(Stored records)

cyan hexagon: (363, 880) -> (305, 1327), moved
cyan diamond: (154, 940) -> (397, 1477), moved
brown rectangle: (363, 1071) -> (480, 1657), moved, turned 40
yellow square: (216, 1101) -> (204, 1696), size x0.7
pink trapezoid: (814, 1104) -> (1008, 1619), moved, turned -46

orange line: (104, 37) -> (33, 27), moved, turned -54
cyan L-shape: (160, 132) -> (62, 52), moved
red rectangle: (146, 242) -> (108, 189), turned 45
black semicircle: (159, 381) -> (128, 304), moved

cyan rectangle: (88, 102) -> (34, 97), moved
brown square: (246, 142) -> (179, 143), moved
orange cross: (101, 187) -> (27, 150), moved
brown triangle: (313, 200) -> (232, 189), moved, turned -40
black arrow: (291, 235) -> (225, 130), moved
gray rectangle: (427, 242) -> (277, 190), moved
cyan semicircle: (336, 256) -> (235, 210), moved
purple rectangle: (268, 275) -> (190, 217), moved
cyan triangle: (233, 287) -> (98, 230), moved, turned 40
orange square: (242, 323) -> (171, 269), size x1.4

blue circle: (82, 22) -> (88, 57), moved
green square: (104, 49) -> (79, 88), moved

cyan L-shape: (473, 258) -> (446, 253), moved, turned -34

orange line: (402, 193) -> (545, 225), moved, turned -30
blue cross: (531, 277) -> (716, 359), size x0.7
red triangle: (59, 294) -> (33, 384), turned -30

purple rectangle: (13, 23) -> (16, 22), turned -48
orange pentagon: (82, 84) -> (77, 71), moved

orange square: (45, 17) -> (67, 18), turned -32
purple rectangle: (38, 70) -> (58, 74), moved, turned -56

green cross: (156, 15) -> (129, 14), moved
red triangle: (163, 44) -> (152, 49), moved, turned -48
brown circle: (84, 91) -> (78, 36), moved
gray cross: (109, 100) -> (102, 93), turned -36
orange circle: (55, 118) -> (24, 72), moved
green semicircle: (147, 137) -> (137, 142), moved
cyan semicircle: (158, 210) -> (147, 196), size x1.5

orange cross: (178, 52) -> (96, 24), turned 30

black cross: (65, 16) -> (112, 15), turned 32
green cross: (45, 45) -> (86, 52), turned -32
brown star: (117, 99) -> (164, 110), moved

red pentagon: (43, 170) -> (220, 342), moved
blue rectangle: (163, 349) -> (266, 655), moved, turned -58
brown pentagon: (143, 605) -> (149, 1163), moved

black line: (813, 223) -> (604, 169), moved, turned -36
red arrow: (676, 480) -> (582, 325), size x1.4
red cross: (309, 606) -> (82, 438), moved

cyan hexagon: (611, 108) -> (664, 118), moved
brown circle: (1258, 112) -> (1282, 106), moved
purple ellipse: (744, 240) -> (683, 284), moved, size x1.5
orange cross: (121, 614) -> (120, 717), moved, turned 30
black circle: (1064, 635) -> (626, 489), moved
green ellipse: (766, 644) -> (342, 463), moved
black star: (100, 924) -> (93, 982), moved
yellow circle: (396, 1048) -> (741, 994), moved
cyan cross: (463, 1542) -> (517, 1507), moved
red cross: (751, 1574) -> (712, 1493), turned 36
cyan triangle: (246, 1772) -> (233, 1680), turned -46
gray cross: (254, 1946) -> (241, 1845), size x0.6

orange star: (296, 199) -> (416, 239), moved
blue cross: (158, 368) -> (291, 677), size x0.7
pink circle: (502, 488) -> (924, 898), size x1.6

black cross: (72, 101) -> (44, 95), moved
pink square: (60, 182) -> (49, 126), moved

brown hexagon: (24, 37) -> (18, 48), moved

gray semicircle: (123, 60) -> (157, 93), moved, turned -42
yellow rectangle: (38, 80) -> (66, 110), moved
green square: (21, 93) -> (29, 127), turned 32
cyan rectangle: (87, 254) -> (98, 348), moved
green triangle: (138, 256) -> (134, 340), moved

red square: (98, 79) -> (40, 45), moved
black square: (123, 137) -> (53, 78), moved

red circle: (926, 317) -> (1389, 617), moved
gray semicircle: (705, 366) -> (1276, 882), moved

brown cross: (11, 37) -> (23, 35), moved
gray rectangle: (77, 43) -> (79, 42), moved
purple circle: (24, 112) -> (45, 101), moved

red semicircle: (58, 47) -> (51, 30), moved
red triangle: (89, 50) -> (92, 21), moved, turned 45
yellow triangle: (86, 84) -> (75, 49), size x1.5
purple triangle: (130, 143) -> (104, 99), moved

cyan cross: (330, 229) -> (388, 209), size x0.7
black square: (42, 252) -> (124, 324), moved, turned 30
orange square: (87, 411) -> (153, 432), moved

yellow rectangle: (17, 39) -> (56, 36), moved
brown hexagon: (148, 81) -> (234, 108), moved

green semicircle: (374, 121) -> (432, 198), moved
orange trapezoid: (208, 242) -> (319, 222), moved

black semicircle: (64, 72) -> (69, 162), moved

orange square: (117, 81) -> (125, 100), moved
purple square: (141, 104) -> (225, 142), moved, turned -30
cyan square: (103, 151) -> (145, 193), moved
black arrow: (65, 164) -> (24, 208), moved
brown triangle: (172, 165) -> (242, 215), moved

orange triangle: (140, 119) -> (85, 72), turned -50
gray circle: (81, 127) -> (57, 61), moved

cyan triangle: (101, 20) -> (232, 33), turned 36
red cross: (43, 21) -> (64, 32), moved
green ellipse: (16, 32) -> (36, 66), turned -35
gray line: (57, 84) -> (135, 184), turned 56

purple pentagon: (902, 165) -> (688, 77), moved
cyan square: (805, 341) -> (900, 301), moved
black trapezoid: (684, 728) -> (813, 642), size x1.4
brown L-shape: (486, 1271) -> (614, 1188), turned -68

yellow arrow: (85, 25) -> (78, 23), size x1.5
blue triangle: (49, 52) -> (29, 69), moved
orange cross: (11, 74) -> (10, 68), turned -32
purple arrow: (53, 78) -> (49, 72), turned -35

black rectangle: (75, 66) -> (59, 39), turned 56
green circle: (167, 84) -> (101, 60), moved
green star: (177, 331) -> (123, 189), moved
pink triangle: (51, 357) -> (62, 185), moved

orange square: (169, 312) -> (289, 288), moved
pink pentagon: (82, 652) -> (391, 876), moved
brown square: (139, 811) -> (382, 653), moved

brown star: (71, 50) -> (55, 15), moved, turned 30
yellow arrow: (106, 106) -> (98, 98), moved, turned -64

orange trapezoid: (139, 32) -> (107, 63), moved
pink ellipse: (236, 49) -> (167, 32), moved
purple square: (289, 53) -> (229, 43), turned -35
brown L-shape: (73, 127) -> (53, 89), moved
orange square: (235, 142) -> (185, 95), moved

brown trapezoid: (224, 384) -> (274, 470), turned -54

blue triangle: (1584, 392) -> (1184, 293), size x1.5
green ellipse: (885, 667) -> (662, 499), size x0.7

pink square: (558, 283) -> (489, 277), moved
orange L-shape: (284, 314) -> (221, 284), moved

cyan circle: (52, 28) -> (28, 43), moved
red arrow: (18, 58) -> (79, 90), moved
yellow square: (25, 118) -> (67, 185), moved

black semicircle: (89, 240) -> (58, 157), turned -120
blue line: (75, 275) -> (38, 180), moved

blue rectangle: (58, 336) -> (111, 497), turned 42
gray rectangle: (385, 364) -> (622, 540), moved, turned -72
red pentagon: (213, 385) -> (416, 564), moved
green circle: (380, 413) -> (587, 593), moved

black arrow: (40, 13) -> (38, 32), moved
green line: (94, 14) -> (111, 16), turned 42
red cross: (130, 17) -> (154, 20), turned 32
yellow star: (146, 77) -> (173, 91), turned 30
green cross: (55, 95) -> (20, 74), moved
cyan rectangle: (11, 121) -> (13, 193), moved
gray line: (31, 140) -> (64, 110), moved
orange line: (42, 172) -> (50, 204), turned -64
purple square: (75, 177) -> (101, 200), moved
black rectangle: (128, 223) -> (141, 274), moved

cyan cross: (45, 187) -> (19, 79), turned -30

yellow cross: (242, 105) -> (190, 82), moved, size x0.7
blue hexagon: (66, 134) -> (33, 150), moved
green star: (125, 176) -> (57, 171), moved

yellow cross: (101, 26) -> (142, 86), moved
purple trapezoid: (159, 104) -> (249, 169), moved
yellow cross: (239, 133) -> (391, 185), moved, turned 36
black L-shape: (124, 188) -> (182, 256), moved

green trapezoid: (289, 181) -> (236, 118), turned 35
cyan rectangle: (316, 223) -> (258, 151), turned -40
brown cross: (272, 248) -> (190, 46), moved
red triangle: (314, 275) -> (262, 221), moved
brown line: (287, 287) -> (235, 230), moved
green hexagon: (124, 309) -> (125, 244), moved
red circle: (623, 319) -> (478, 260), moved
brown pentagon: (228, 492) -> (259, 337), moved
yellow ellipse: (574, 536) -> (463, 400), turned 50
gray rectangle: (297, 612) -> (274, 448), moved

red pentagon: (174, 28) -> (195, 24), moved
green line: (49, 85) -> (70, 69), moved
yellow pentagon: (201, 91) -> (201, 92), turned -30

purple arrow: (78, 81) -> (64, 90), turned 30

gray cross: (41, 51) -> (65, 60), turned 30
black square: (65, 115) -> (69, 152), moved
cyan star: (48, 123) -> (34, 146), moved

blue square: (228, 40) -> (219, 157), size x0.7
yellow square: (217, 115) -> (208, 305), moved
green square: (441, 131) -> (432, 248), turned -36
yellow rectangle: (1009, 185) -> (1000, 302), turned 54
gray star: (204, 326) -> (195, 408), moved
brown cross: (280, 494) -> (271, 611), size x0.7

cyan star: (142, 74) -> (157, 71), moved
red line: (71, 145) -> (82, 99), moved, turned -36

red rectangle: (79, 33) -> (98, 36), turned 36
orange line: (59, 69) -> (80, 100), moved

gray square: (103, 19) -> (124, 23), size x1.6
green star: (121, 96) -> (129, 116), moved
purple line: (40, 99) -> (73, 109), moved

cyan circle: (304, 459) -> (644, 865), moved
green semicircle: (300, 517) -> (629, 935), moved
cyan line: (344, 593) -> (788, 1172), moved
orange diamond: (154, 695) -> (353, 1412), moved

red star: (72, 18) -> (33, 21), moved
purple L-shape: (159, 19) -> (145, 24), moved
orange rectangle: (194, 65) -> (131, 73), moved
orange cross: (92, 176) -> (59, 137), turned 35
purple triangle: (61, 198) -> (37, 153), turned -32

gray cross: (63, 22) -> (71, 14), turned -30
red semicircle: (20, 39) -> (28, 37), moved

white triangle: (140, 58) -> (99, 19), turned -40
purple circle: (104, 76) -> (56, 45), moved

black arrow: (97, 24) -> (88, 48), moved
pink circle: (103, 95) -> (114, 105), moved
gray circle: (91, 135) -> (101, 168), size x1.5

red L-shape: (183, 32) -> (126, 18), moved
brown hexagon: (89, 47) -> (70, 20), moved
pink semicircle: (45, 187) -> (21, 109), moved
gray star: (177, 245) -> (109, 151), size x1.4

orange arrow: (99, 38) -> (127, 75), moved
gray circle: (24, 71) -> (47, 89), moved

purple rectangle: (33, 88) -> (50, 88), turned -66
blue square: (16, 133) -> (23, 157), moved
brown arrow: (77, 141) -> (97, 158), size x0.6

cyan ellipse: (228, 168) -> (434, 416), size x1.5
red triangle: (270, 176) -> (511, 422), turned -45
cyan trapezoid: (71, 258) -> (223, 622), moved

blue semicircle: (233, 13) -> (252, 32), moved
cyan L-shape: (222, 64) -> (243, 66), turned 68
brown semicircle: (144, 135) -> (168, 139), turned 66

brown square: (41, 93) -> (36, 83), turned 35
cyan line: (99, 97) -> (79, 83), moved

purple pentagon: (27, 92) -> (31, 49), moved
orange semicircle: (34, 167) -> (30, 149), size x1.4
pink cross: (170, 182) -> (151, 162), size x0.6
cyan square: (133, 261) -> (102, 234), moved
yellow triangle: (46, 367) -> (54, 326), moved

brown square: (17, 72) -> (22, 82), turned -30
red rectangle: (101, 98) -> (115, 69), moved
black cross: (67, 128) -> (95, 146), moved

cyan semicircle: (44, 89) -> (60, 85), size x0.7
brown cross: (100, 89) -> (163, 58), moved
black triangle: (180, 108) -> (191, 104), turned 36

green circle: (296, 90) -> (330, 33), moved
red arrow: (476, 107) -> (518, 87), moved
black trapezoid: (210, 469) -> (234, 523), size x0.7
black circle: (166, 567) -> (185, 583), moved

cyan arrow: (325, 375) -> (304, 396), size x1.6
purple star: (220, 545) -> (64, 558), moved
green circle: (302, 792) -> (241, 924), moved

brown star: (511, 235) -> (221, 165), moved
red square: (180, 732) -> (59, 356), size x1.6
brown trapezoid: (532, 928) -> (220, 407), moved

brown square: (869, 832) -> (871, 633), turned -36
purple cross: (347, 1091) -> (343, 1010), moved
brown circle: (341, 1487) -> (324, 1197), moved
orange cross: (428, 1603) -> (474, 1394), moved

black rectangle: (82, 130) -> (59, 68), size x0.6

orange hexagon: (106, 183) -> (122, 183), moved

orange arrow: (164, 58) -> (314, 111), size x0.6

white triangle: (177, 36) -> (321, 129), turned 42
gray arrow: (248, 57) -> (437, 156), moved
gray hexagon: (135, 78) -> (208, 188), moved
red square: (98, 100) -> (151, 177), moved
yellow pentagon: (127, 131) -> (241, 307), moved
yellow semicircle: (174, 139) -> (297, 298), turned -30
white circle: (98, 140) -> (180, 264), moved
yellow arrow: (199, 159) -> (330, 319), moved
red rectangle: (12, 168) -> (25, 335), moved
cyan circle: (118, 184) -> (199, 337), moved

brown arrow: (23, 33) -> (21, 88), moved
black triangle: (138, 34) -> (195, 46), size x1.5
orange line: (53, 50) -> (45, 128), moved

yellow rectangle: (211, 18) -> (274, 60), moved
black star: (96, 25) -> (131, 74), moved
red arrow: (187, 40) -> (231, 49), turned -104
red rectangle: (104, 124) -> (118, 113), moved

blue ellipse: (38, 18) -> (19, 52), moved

WHAT YOU NEED TO DO — In the entries above, please find the line with "brown L-shape: (486, 1271)" and the line with "purple arrow: (53, 78)", then write out exactly those two lines and every line between them, and nothing more.

OUTPUT —
brown L-shape: (486, 1271) -> (614, 1188), turned -68

yellow arrow: (85, 25) -> (78, 23), size x1.5
blue triangle: (49, 52) -> (29, 69), moved
orange cross: (11, 74) -> (10, 68), turned -32
purple arrow: (53, 78) -> (49, 72), turned -35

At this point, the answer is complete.